Count the lines of the material below that contain the string "kern", and give only that number.

Begin Task data

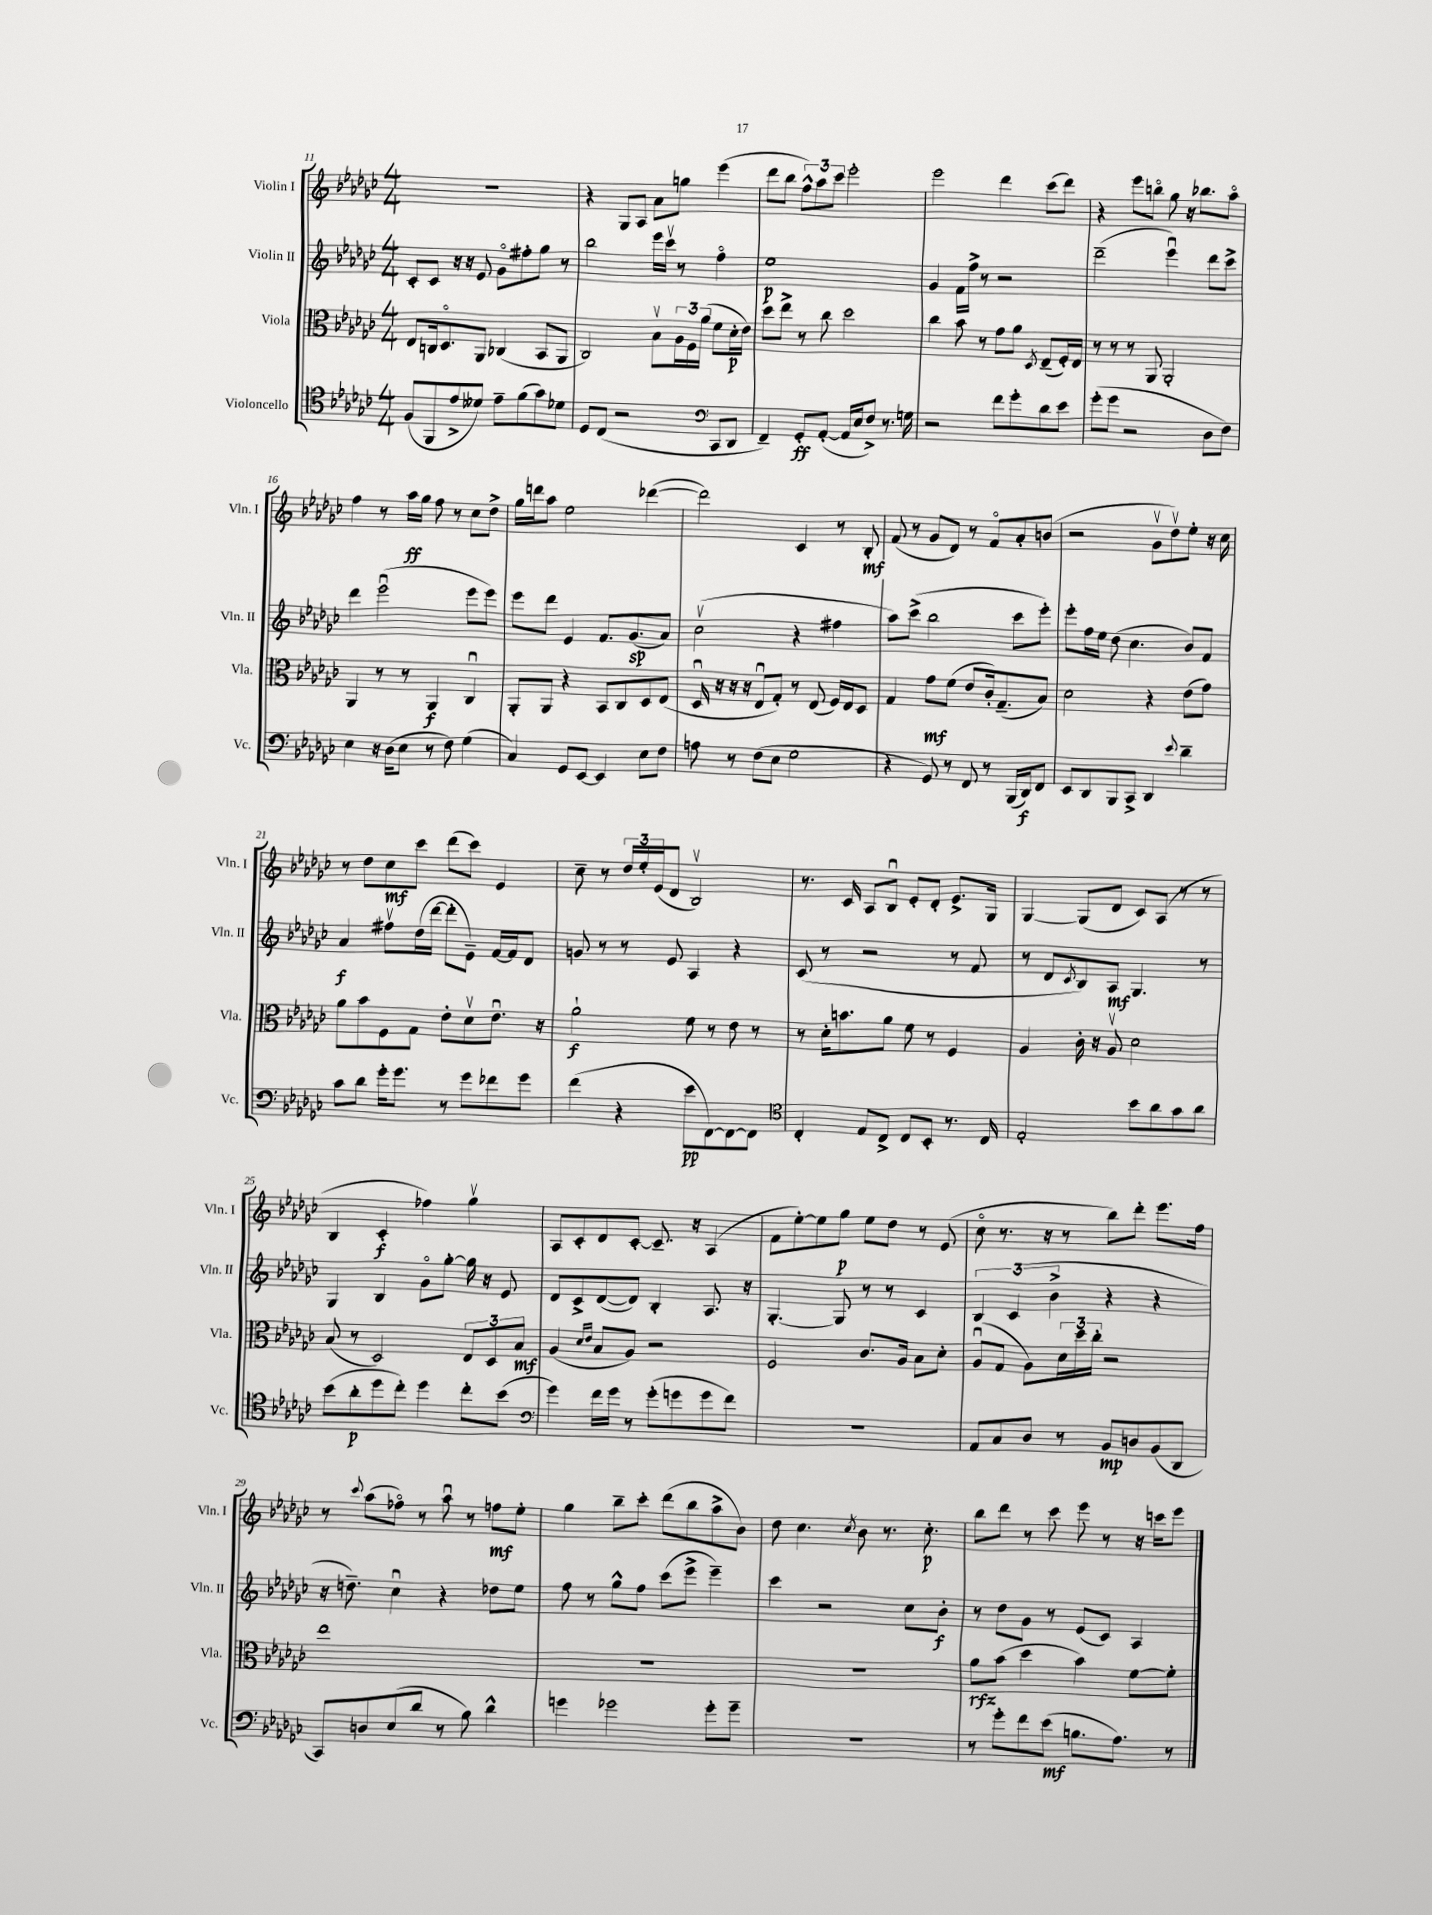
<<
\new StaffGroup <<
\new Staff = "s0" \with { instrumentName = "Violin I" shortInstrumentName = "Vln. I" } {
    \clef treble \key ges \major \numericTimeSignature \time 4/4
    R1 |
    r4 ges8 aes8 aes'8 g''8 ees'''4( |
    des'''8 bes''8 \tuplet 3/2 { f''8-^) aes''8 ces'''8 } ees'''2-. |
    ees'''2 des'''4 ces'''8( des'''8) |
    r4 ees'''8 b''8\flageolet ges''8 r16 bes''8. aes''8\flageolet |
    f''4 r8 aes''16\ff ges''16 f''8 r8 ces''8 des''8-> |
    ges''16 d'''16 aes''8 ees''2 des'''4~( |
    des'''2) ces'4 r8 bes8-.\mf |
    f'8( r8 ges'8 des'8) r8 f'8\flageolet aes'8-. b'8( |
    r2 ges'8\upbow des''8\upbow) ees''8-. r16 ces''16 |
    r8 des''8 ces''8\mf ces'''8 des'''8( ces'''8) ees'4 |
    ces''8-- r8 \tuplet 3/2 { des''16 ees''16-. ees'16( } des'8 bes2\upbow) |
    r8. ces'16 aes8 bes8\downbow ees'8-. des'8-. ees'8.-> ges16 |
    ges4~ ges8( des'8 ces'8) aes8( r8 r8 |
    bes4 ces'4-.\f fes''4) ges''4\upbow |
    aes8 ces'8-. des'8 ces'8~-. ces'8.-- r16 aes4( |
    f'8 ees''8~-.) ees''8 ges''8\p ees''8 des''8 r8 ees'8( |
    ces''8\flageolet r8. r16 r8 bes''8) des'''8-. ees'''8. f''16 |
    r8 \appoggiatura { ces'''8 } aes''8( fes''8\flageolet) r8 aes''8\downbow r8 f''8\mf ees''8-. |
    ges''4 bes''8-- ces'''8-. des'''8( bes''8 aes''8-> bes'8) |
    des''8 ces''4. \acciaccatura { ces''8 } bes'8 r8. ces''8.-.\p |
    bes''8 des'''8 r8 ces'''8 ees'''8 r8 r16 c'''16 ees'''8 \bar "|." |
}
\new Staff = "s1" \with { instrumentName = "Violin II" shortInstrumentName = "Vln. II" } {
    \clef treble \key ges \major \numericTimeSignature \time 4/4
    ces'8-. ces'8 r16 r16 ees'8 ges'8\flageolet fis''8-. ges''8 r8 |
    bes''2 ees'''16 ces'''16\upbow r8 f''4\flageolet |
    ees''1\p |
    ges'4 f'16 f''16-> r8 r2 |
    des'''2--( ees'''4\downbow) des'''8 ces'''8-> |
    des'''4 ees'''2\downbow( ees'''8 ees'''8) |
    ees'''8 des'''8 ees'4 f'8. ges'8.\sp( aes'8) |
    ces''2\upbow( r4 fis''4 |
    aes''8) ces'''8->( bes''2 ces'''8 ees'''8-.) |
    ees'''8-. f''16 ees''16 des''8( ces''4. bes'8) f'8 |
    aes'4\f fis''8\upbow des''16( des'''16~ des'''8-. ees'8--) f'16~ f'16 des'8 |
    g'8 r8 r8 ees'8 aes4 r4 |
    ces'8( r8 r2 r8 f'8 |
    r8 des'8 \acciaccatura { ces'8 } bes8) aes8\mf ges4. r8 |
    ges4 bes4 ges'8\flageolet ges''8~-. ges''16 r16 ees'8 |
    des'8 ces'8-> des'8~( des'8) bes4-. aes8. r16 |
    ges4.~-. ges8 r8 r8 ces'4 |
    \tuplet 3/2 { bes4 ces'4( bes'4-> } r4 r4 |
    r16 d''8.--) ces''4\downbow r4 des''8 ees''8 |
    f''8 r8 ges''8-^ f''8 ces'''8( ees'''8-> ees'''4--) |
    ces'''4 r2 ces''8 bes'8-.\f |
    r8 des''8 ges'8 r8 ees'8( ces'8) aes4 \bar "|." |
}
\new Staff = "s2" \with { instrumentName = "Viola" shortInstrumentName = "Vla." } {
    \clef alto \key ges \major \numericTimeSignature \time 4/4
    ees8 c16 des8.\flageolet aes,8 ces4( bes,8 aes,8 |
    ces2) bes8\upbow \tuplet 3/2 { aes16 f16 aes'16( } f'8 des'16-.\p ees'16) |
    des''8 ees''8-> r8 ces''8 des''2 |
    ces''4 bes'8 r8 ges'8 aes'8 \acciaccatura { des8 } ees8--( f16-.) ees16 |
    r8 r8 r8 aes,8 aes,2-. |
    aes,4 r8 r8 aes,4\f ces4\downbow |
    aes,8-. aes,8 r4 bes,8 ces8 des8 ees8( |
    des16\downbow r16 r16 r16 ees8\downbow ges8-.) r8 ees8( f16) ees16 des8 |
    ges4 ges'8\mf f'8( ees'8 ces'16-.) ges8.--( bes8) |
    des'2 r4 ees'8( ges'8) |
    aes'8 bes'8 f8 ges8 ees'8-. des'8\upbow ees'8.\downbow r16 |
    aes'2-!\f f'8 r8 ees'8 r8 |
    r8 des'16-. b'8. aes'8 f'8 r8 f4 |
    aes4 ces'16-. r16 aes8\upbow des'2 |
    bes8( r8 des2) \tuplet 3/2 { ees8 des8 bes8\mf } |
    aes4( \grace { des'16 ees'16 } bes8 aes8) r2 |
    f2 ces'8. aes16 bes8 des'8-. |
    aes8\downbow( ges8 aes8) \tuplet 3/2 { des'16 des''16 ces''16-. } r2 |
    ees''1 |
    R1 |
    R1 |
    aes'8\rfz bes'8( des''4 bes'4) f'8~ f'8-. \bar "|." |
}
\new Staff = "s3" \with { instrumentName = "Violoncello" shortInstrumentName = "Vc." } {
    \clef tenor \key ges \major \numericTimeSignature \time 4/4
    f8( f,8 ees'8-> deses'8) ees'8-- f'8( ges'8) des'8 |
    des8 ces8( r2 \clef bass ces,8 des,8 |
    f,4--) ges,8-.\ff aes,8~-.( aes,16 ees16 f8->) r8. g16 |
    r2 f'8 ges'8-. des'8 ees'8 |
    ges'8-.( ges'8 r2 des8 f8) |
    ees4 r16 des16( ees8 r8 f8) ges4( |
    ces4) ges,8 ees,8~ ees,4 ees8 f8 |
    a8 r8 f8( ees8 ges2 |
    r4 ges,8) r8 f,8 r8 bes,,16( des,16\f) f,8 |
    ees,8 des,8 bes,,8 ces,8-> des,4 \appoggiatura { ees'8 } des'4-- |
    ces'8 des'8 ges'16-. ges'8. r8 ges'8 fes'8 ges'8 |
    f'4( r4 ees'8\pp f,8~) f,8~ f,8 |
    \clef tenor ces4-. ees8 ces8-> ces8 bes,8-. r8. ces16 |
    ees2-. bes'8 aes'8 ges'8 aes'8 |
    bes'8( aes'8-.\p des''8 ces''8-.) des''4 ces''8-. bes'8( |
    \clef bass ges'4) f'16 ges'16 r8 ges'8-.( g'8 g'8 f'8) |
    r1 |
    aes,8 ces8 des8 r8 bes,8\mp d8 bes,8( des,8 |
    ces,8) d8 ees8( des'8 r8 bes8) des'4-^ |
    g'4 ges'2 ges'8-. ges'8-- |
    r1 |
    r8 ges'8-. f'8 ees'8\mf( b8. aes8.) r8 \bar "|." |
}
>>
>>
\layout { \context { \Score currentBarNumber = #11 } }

End Task data
Begin Task data

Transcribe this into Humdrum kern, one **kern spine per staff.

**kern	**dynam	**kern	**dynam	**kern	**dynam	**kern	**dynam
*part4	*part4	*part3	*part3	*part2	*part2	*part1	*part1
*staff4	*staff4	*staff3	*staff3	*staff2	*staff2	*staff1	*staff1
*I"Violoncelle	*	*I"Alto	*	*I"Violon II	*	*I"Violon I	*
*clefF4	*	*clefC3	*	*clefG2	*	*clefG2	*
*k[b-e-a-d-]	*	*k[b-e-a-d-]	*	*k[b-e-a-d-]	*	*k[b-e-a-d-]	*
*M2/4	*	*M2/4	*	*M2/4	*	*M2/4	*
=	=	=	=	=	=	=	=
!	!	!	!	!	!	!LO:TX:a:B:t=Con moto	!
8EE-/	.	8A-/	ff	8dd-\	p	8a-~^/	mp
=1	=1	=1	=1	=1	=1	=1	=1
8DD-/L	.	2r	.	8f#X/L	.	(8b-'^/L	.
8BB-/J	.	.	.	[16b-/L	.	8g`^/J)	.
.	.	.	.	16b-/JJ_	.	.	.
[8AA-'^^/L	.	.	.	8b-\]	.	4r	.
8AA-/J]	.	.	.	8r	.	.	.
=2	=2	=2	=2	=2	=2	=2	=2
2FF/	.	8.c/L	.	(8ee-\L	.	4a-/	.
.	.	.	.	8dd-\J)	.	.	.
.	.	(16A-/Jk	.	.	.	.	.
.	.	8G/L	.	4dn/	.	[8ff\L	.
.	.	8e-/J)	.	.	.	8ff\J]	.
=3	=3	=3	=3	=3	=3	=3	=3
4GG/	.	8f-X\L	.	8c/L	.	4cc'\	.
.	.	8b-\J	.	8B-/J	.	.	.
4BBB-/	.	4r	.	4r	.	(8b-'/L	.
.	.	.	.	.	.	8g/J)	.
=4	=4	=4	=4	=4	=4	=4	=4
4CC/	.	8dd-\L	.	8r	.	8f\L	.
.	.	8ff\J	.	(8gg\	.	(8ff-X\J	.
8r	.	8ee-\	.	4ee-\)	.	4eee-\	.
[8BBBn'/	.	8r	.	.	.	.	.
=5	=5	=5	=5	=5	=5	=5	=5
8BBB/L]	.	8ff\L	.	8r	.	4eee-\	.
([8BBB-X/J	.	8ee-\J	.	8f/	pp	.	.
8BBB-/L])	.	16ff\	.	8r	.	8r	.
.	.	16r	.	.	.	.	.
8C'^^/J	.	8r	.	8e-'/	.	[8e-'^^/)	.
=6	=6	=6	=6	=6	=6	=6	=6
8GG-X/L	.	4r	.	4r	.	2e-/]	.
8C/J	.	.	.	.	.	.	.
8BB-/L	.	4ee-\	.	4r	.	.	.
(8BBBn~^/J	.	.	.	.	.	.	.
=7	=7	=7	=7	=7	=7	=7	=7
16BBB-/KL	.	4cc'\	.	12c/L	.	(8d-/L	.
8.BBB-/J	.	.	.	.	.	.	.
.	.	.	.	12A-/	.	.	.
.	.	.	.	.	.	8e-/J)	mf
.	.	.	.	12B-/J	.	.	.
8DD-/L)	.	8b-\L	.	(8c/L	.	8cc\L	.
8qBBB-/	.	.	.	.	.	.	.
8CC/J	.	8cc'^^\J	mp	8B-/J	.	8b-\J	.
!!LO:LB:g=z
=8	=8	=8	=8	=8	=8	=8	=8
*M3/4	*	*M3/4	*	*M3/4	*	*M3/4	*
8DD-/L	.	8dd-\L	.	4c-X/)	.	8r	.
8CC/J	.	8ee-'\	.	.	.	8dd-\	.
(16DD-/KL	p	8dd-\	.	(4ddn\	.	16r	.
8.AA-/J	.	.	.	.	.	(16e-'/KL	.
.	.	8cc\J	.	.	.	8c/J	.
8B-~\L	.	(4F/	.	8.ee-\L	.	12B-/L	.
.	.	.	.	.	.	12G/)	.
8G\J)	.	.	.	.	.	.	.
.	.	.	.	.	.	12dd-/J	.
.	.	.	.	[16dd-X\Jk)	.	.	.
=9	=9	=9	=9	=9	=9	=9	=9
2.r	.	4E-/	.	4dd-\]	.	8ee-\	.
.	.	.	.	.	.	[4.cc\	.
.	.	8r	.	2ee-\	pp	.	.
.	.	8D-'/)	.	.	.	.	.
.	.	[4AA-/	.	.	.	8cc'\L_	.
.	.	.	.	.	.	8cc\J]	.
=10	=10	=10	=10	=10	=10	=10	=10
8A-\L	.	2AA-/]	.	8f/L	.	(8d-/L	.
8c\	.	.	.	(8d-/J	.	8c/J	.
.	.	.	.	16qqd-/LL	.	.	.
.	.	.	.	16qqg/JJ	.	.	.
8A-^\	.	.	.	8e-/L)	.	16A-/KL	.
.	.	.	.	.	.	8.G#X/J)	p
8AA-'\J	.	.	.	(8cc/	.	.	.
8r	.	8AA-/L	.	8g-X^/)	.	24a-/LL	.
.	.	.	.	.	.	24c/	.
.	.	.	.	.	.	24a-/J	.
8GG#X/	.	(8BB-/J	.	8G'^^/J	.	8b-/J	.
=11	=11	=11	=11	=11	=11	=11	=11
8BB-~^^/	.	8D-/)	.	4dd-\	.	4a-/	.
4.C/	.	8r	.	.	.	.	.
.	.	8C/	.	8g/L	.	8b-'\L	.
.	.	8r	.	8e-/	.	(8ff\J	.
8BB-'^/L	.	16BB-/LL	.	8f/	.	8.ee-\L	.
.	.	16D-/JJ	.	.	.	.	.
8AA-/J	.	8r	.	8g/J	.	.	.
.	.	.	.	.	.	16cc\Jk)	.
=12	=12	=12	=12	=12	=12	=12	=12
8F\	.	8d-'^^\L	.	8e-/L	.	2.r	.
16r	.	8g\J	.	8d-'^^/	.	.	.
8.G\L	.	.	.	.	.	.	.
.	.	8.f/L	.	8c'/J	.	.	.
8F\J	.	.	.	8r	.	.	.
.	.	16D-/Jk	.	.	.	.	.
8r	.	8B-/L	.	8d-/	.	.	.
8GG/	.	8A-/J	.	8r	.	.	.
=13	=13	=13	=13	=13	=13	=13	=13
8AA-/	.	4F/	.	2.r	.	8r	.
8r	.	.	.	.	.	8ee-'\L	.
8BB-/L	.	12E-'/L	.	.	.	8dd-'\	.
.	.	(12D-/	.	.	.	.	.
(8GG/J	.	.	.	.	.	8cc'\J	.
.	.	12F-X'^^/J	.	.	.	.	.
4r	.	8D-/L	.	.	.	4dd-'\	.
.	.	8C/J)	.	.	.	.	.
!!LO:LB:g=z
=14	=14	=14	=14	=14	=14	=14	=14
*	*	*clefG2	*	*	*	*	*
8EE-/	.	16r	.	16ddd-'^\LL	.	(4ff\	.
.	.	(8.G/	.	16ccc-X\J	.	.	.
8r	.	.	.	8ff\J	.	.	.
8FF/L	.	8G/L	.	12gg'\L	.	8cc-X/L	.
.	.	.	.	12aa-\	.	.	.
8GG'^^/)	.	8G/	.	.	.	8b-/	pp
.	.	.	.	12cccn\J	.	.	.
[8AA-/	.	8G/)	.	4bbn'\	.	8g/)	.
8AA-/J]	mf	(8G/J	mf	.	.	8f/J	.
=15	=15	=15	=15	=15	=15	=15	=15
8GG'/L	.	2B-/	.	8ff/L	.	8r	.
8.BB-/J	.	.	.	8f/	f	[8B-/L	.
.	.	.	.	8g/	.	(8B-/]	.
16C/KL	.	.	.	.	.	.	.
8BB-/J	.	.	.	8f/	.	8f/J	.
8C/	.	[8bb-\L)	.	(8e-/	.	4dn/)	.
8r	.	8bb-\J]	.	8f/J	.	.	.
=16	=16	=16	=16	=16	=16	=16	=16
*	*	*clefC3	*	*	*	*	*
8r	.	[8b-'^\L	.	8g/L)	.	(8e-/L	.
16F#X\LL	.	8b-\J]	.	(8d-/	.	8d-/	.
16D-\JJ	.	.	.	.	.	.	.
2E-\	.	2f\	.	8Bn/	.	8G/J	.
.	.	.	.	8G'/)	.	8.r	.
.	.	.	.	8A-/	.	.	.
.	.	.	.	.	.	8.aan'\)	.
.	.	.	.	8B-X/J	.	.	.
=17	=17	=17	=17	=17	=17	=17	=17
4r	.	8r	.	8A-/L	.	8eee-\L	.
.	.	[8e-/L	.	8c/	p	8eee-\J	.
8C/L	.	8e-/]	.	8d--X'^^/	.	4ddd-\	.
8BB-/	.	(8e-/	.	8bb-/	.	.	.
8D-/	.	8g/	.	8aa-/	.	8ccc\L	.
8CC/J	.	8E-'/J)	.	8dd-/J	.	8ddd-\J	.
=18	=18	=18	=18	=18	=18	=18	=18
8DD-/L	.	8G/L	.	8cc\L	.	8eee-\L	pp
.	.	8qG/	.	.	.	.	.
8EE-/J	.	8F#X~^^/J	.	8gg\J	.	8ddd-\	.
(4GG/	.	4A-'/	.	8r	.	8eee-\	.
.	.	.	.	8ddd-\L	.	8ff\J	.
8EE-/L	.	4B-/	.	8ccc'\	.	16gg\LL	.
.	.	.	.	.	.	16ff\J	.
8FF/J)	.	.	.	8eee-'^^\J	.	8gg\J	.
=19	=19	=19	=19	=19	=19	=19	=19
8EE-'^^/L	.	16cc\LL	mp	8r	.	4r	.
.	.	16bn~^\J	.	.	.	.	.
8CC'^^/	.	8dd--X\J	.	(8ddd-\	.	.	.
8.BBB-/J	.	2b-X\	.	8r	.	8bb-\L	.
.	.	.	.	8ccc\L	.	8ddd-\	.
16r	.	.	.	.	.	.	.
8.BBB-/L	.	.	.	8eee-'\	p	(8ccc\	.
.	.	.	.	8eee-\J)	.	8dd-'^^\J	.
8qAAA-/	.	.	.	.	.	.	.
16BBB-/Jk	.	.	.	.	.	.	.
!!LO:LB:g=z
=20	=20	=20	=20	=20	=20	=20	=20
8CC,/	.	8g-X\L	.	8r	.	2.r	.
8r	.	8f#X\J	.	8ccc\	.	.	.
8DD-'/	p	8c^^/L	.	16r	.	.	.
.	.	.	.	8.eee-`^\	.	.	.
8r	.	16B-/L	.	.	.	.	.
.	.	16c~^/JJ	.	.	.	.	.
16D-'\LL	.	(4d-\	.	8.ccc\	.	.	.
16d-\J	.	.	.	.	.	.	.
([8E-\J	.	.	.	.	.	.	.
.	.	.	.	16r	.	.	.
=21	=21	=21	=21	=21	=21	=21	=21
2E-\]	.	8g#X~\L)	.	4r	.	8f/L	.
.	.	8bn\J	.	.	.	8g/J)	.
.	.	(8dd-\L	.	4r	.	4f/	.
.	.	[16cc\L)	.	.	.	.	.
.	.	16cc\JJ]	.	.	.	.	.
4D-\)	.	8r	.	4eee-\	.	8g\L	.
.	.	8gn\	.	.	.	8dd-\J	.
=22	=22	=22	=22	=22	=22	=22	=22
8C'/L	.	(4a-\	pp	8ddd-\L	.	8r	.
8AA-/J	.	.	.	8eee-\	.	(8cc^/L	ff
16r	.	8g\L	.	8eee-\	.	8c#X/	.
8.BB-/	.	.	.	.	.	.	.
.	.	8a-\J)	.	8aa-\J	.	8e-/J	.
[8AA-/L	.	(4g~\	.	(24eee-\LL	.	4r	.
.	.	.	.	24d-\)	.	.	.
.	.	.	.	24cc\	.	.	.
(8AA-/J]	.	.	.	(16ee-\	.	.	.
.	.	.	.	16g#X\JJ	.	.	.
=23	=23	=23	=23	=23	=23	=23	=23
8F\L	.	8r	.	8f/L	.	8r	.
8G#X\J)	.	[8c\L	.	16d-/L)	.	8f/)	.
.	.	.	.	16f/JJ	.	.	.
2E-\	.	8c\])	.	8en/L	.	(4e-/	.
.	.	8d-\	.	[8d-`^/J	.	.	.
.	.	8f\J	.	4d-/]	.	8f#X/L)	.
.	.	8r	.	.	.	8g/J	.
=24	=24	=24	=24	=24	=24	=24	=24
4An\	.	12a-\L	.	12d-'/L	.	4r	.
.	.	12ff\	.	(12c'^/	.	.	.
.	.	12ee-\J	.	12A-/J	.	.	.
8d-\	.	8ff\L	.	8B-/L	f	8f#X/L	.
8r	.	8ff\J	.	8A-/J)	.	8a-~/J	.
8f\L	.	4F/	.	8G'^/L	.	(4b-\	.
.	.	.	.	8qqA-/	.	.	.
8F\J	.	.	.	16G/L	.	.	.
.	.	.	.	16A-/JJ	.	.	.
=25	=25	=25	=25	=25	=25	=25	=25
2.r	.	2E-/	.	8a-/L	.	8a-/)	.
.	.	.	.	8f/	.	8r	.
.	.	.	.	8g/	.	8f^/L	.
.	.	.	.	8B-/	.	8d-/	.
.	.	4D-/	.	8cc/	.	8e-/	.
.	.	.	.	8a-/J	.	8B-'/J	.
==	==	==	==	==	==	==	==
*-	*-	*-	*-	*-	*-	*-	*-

End Task data

> **Output for this exercise**:
2